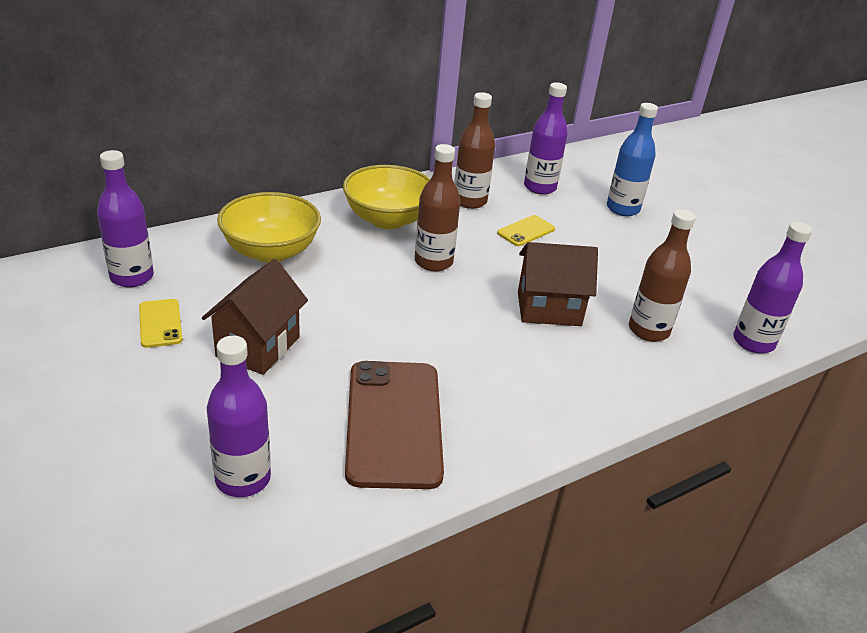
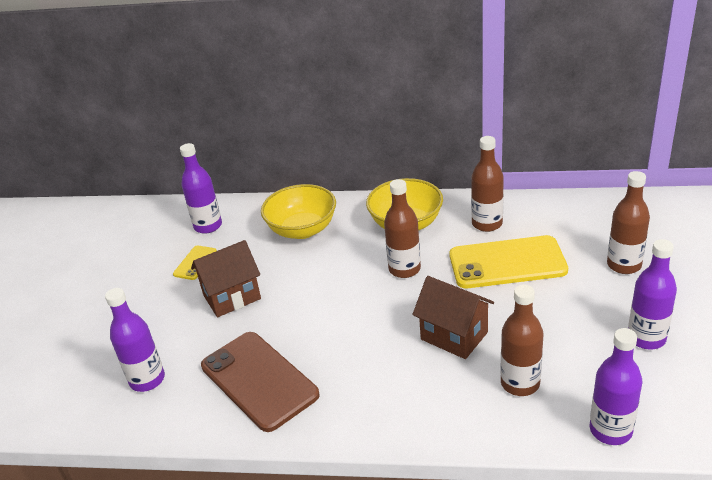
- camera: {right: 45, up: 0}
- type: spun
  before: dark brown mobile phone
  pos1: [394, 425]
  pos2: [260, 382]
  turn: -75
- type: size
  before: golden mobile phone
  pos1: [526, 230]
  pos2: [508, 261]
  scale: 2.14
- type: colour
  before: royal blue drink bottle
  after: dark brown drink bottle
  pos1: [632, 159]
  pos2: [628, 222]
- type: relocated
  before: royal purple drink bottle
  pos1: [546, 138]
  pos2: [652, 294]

════════

→ **PROBLEM DESCRIPTION**
Only the text of the records belongs in your answer, copied exactly as it appears above.

→ **REPLY TO THE EXERCISE**
- camera: {right: 45, up: 0}
- type: spun
  before: dark brown mobile phone
  pos1: [394, 425]
  pos2: [260, 382]
  turn: -75
- type: size
  before: golden mobile phone
  pos1: [526, 230]
  pos2: [508, 261]
  scale: 2.14
- type: colour
  before: royal blue drink bottle
  after: dark brown drink bottle
  pos1: [632, 159]
  pos2: [628, 222]
- type: relocated
  before: royal purple drink bottle
  pos1: [546, 138]
  pos2: [652, 294]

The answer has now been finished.